* **TRY IT**: Restate word for word the entries below, starting with the line with "LIGHT1 pin GND: GND -> VIN" and continuing through the line with "OLED pin SCL: B3 -> A3". Include both of those lines and no others.

Saved data entries:

BEGIN

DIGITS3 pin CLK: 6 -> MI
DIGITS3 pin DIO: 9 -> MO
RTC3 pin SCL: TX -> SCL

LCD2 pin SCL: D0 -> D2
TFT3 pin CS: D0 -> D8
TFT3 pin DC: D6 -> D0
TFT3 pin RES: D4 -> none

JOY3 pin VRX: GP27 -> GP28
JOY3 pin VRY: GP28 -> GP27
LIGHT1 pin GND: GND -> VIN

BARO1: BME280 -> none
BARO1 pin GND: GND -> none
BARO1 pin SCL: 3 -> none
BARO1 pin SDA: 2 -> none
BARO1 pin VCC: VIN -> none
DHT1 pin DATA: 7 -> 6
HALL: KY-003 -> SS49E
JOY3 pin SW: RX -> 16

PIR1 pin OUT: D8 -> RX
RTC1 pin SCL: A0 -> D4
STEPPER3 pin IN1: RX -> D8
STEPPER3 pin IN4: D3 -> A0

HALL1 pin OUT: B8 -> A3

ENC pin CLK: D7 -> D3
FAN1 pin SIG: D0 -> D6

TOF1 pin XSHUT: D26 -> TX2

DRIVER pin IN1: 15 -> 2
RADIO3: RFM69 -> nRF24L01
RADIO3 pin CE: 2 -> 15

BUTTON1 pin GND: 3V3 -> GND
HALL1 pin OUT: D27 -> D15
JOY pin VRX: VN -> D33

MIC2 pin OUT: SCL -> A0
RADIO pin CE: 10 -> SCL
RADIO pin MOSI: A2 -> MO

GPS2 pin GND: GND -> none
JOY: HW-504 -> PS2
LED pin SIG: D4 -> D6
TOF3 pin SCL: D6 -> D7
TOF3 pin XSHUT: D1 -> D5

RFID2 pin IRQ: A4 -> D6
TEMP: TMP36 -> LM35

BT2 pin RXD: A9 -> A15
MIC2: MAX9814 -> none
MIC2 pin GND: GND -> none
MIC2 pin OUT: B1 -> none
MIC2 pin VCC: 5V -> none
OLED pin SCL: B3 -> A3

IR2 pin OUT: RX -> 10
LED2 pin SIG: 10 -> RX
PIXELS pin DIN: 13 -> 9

END

* **EXERCISE SOLUTION**:
LIGHT1 pin GND: GND -> VIN

BARO1: BME280 -> none
BARO1 pin GND: GND -> none
BARO1 pin SCL: 3 -> none
BARO1 pin SDA: 2 -> none
BARO1 pin VCC: VIN -> none
DHT1 pin DATA: 7 -> 6
HALL: KY-003 -> SS49E
JOY3 pin SW: RX -> 16

PIR1 pin OUT: D8 -> RX
RTC1 pin SCL: A0 -> D4
STEPPER3 pin IN1: RX -> D8
STEPPER3 pin IN4: D3 -> A0

HALL1 pin OUT: B8 -> A3

ENC pin CLK: D7 -> D3
FAN1 pin SIG: D0 -> D6

TOF1 pin XSHUT: D26 -> TX2

DRIVER pin IN1: 15 -> 2
RADIO3: RFM69 -> nRF24L01
RADIO3 pin CE: 2 -> 15

BUTTON1 pin GND: 3V3 -> GND
HALL1 pin OUT: D27 -> D15
JOY pin VRX: VN -> D33

MIC2 pin OUT: SCL -> A0
RADIO pin CE: 10 -> SCL
RADIO pin MOSI: A2 -> MO

GPS2 pin GND: GND -> none
JOY: HW-504 -> PS2
LED pin SIG: D4 -> D6
TOF3 pin SCL: D6 -> D7
TOF3 pin XSHUT: D1 -> D5

RFID2 pin IRQ: A4 -> D6
TEMP: TMP36 -> LM35

BT2 pin RXD: A9 -> A15
MIC2: MAX9814 -> none
MIC2 pin GND: GND -> none
MIC2 pin OUT: B1 -> none
MIC2 pin VCC: 5V -> none
OLED pin SCL: B3 -> A3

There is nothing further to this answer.